▶ _What the task requires_
Give the data again exactly as written, without any of its pictures.

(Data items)
::::::::::
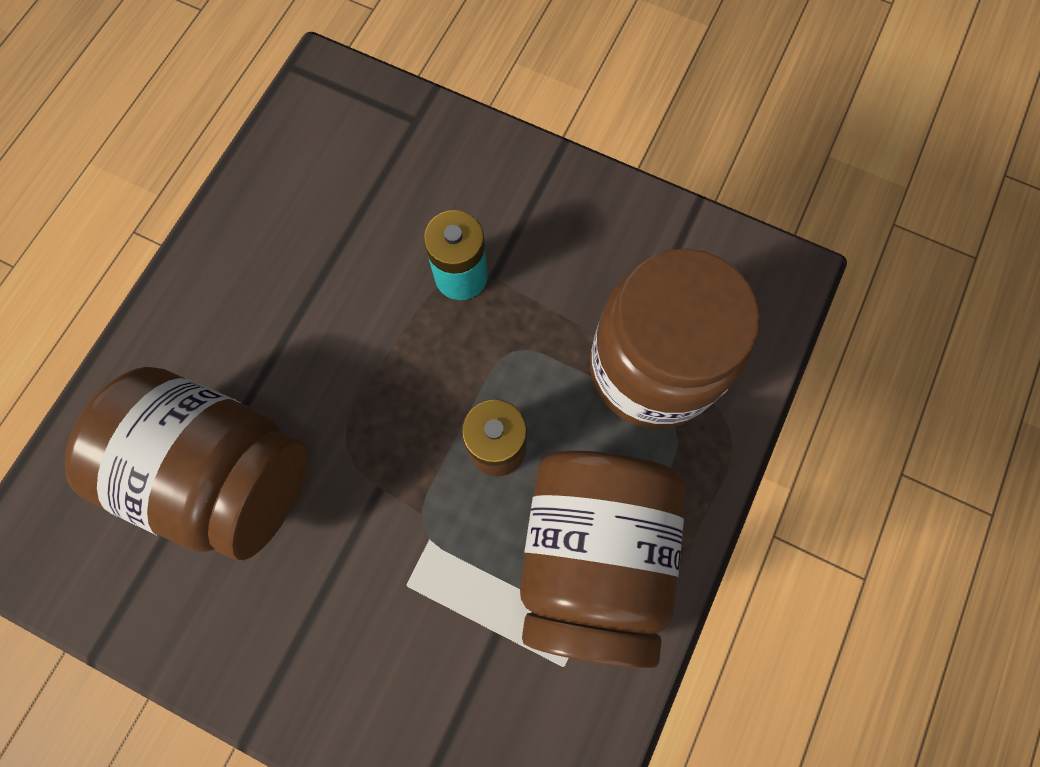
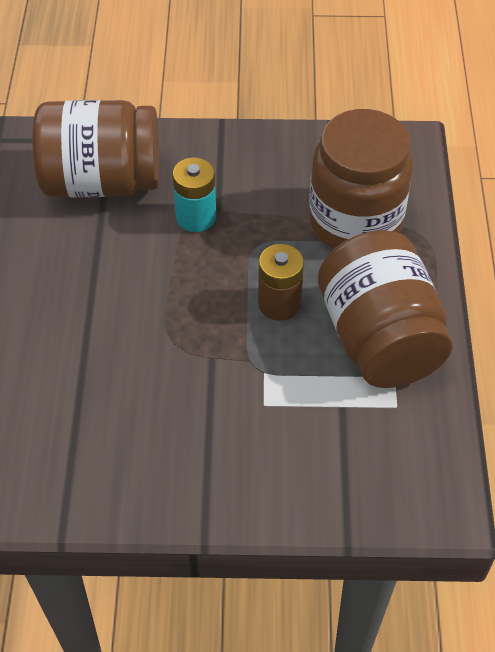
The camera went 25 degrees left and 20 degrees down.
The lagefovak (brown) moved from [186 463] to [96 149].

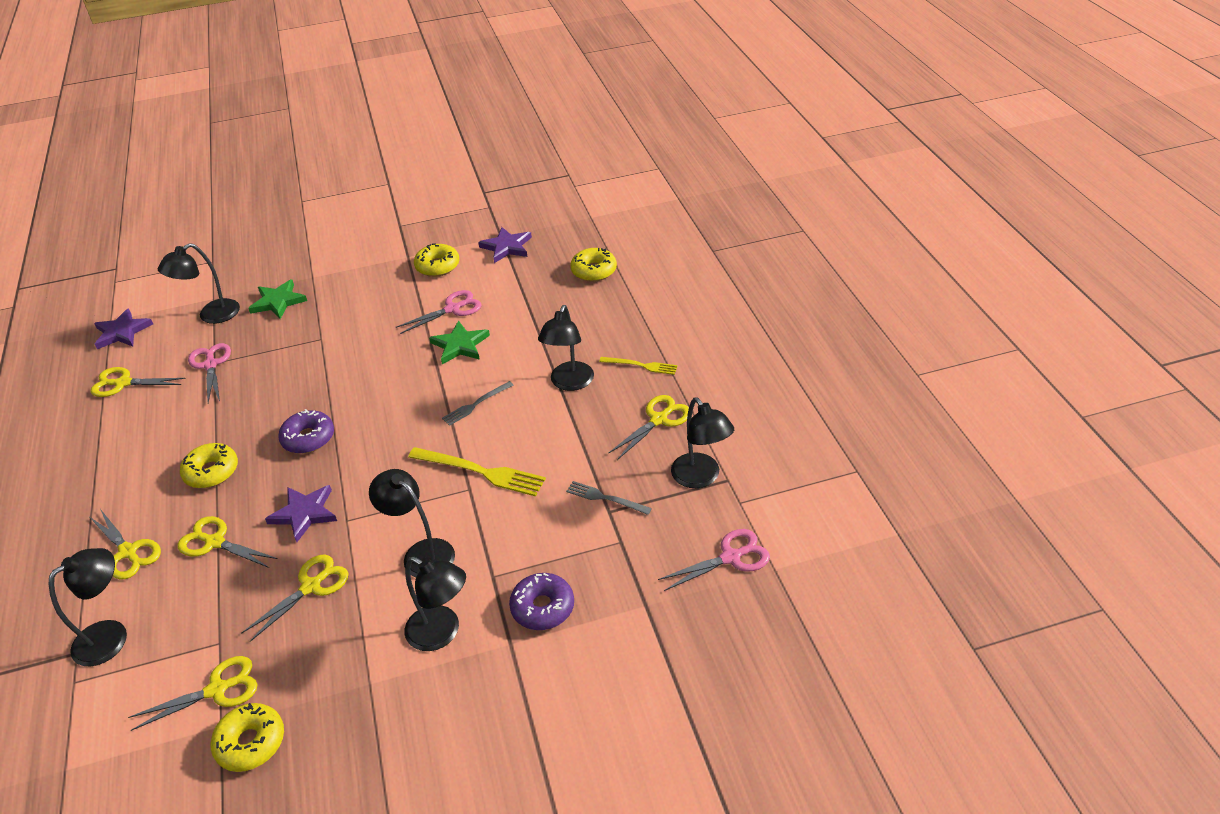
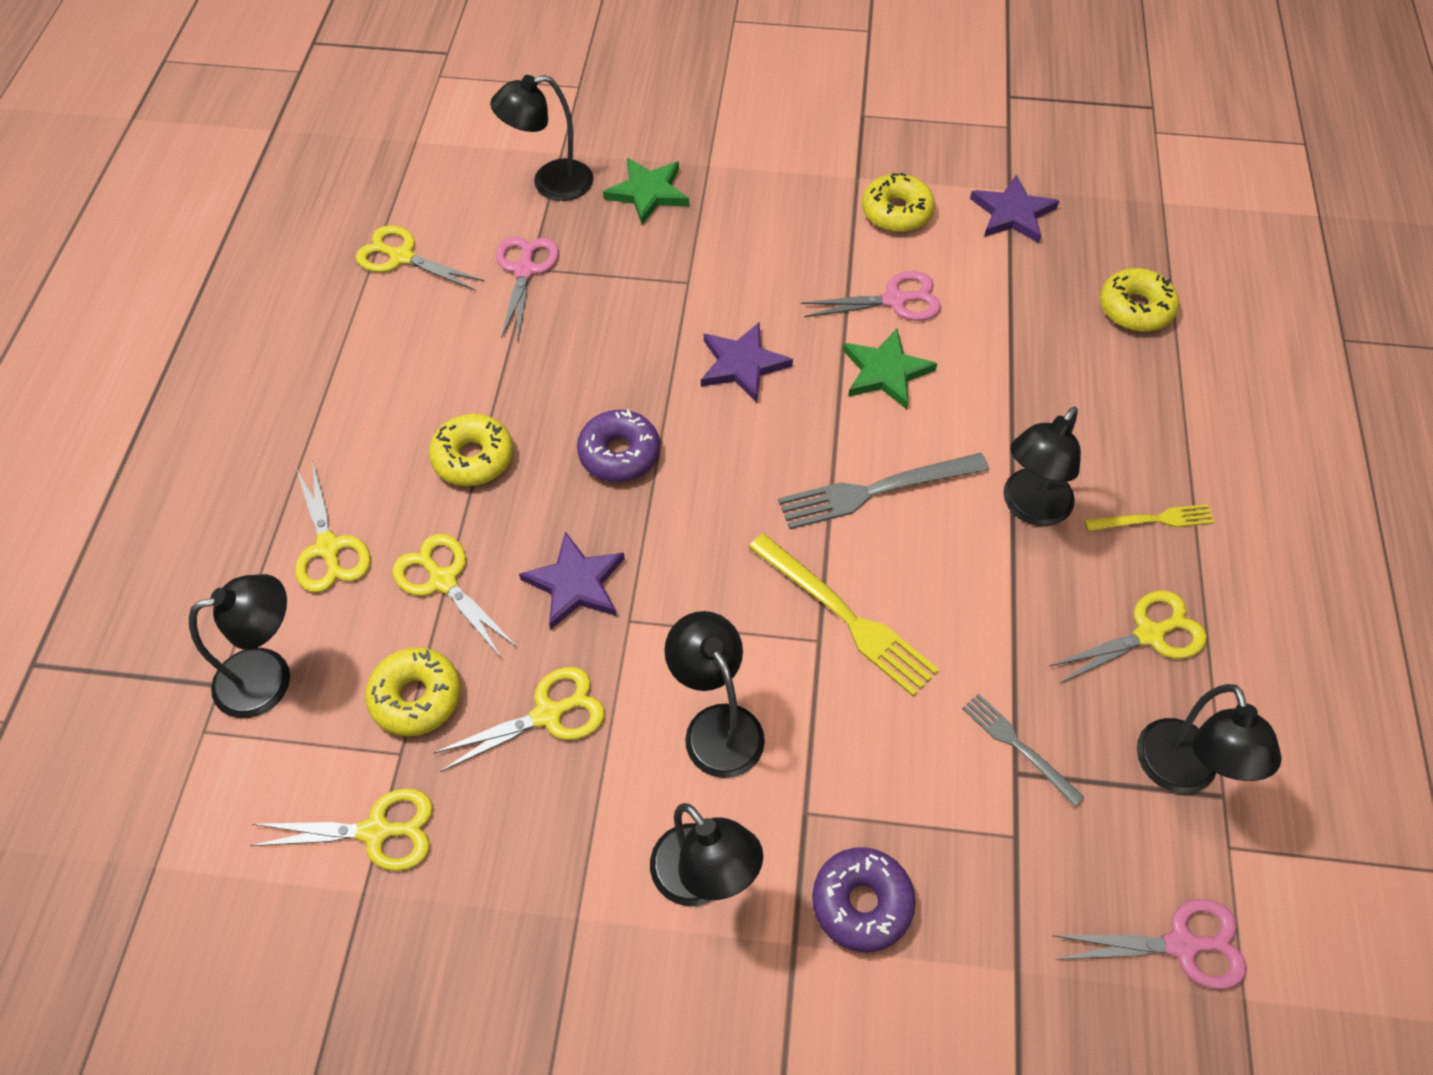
The camera went 20 degrees right and 15 degrees up.
The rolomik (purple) moved from [123 328] to [747 363].
The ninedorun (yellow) at [638 366] turned 45 degrees counterclockwise.
The ninedorun (grey) at [478 403] changed to 1.69 times the size.
The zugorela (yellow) moved from [247 737] to [413 691].

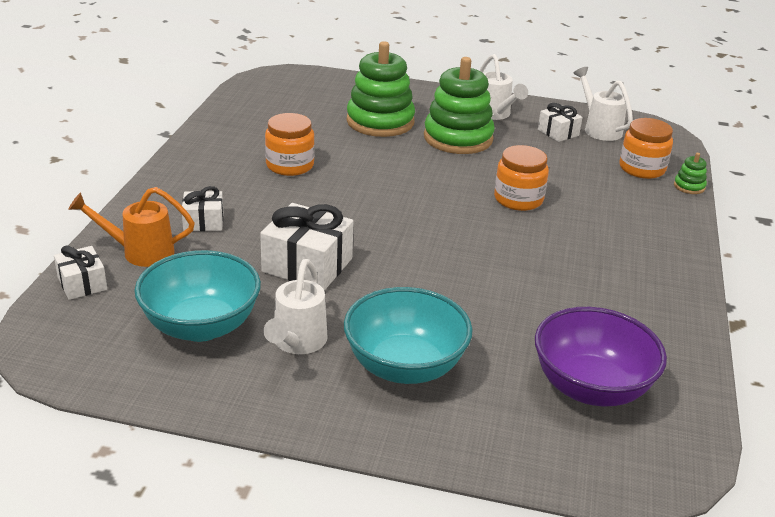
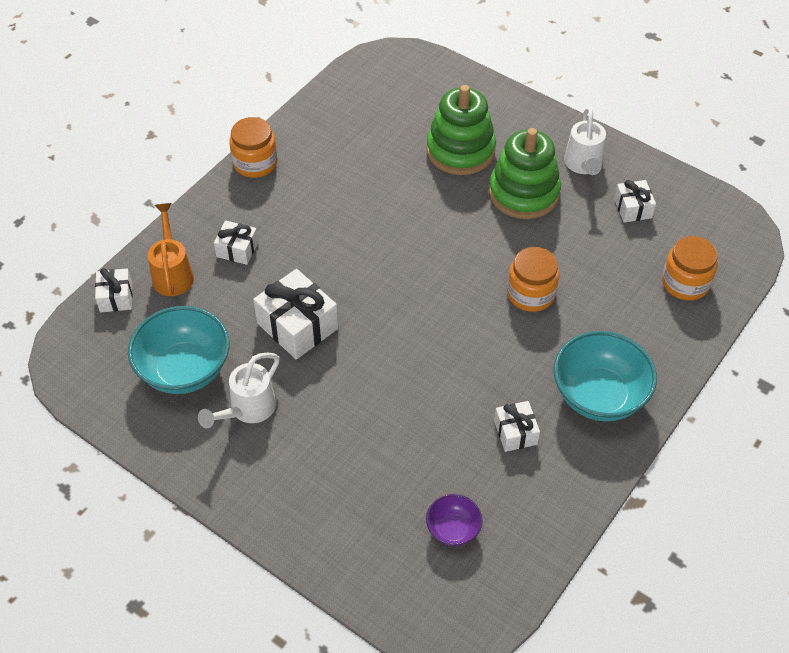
The camera went 25 degrees right and 20 degrees up.
The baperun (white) at [603 104] disappeared.
The lagefovak (orange) moved from [290 144] to [253 147].
The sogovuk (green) at [690 173] disappeared.
The baperun (orange) at [131 227] turned 60 degrees clockwise.
The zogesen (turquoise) moved from [408 335] to [605 376].
The zogesen (purple) at [601 356] changed to 0.52 times the size.
The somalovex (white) at [517 426] appeared.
::::::::::
▶ _Your solution_
The camera went 25 degrees left and 20 degrees down.
The lagefovak (brown) moved from [186 463] to [96 149].

The camera went 20 degrees right and 15 degrees up.
The rolomik (purple) moved from [123 328] to [747 363].
The ninedorun (yellow) at [638 366] turned 45 degrees counterclockwise.
The ninedorun (grey) at [478 403] changed to 1.69 times the size.
The zugorela (yellow) moved from [247 737] to [413 691].

The camera went 25 degrees right and 20 degrees up.
The baperun (white) at [603 104] disappeared.
The lagefovak (orange) moved from [290 144] to [253 147].
The sogovuk (green) at [690 173] disappeared.
The baperun (orange) at [131 227] turned 60 degrees clockwise.
The zogesen (turquoise) moved from [408 335] to [605 376].
The zogesen (purple) at [601 356] changed to 0.52 times the size.
The somalovex (white) at [517 426] appeared.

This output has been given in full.